=== Working data ===
*** Begin section ***

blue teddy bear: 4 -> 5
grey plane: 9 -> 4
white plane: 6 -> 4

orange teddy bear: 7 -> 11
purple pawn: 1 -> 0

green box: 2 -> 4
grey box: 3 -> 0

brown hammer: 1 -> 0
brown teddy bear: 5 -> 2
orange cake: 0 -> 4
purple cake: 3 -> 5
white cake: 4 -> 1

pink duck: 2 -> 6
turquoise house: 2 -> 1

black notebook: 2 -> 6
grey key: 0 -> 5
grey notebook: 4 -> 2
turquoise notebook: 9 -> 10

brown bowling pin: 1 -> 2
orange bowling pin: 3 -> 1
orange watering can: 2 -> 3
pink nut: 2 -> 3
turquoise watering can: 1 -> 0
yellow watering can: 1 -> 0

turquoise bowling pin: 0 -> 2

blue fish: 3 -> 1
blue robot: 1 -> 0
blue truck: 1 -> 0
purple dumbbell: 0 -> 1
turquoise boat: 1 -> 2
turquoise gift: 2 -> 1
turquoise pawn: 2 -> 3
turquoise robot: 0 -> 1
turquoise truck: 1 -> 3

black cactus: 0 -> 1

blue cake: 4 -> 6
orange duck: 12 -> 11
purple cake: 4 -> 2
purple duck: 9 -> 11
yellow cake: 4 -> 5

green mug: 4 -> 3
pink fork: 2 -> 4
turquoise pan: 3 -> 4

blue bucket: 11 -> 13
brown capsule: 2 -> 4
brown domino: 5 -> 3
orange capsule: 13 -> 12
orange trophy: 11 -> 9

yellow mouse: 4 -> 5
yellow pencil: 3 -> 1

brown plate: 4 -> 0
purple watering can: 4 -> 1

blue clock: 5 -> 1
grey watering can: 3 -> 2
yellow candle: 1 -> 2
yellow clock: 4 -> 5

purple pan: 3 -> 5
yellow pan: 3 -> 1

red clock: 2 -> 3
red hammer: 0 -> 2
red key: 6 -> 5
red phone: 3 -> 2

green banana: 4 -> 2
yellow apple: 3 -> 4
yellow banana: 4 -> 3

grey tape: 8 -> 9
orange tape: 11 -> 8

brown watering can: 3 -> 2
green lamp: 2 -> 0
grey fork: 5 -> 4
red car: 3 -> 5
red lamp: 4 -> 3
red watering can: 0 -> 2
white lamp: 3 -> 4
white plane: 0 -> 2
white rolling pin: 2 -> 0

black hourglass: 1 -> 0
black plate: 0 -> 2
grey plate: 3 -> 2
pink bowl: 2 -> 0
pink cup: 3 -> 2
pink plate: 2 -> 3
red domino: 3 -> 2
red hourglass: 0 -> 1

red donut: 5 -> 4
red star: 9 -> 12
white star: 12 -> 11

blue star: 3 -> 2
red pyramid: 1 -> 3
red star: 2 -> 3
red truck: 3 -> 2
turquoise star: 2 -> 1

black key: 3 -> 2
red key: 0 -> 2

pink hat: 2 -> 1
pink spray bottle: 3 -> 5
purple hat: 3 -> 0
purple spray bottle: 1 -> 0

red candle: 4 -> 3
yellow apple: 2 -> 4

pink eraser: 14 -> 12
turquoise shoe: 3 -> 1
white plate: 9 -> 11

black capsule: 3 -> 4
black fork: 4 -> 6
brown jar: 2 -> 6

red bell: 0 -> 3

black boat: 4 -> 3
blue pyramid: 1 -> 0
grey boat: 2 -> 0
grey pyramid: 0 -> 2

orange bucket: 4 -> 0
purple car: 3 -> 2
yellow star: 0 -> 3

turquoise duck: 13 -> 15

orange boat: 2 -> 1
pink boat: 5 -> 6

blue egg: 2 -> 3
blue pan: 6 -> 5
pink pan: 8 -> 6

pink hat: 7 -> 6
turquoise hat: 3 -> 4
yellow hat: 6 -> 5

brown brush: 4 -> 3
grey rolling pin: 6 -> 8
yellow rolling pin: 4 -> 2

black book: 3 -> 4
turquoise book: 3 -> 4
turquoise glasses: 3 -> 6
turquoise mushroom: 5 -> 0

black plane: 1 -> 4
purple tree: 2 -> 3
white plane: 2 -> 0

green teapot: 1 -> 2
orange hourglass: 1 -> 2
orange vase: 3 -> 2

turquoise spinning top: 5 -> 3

*** End section ***

=== What the exercise asks ===
Go through the records and set each one down again, unchanged.

=== Result of this task ===
blue teddy bear: 4 -> 5
grey plane: 9 -> 4
white plane: 6 -> 4

orange teddy bear: 7 -> 11
purple pawn: 1 -> 0

green box: 2 -> 4
grey box: 3 -> 0

brown hammer: 1 -> 0
brown teddy bear: 5 -> 2
orange cake: 0 -> 4
purple cake: 3 -> 5
white cake: 4 -> 1

pink duck: 2 -> 6
turquoise house: 2 -> 1

black notebook: 2 -> 6
grey key: 0 -> 5
grey notebook: 4 -> 2
turquoise notebook: 9 -> 10

brown bowling pin: 1 -> 2
orange bowling pin: 3 -> 1
orange watering can: 2 -> 3
pink nut: 2 -> 3
turquoise watering can: 1 -> 0
yellow watering can: 1 -> 0

turquoise bowling pin: 0 -> 2

blue fish: 3 -> 1
blue robot: 1 -> 0
blue truck: 1 -> 0
purple dumbbell: 0 -> 1
turquoise boat: 1 -> 2
turquoise gift: 2 -> 1
turquoise pawn: 2 -> 3
turquoise robot: 0 -> 1
turquoise truck: 1 -> 3

black cactus: 0 -> 1

blue cake: 4 -> 6
orange duck: 12 -> 11
purple cake: 4 -> 2
purple duck: 9 -> 11
yellow cake: 4 -> 5

green mug: 4 -> 3
pink fork: 2 -> 4
turquoise pan: 3 -> 4

blue bucket: 11 -> 13
brown capsule: 2 -> 4
brown domino: 5 -> 3
orange capsule: 13 -> 12
orange trophy: 11 -> 9

yellow mouse: 4 -> 5
yellow pencil: 3 -> 1

brown plate: 4 -> 0
purple watering can: 4 -> 1

blue clock: 5 -> 1
grey watering can: 3 -> 2
yellow candle: 1 -> 2
yellow clock: 4 -> 5

purple pan: 3 -> 5
yellow pan: 3 -> 1

red clock: 2 -> 3
red hammer: 0 -> 2
red key: 6 -> 5
red phone: 3 -> 2

green banana: 4 -> 2
yellow apple: 3 -> 4
yellow banana: 4 -> 3

grey tape: 8 -> 9
orange tape: 11 -> 8

brown watering can: 3 -> 2
green lamp: 2 -> 0
grey fork: 5 -> 4
red car: 3 -> 5
red lamp: 4 -> 3
red watering can: 0 -> 2
white lamp: 3 -> 4
white plane: 0 -> 2
white rolling pin: 2 -> 0

black hourglass: 1 -> 0
black plate: 0 -> 2
grey plate: 3 -> 2
pink bowl: 2 -> 0
pink cup: 3 -> 2
pink plate: 2 -> 3
red domino: 3 -> 2
red hourglass: 0 -> 1

red donut: 5 -> 4
red star: 9 -> 12
white star: 12 -> 11

blue star: 3 -> 2
red pyramid: 1 -> 3
red star: 2 -> 3
red truck: 3 -> 2
turquoise star: 2 -> 1

black key: 3 -> 2
red key: 0 -> 2

pink hat: 2 -> 1
pink spray bottle: 3 -> 5
purple hat: 3 -> 0
purple spray bottle: 1 -> 0

red candle: 4 -> 3
yellow apple: 2 -> 4

pink eraser: 14 -> 12
turquoise shoe: 3 -> 1
white plate: 9 -> 11

black capsule: 3 -> 4
black fork: 4 -> 6
brown jar: 2 -> 6

red bell: 0 -> 3

black boat: 4 -> 3
blue pyramid: 1 -> 0
grey boat: 2 -> 0
grey pyramid: 0 -> 2

orange bucket: 4 -> 0
purple car: 3 -> 2
yellow star: 0 -> 3

turquoise duck: 13 -> 15

orange boat: 2 -> 1
pink boat: 5 -> 6

blue egg: 2 -> 3
blue pan: 6 -> 5
pink pan: 8 -> 6

pink hat: 7 -> 6
turquoise hat: 3 -> 4
yellow hat: 6 -> 5

brown brush: 4 -> 3
grey rolling pin: 6 -> 8
yellow rolling pin: 4 -> 2

black book: 3 -> 4
turquoise book: 3 -> 4
turquoise glasses: 3 -> 6
turquoise mushroom: 5 -> 0

black plane: 1 -> 4
purple tree: 2 -> 3
white plane: 2 -> 0

green teapot: 1 -> 2
orange hourglass: 1 -> 2
orange vase: 3 -> 2

turquoise spinning top: 5 -> 3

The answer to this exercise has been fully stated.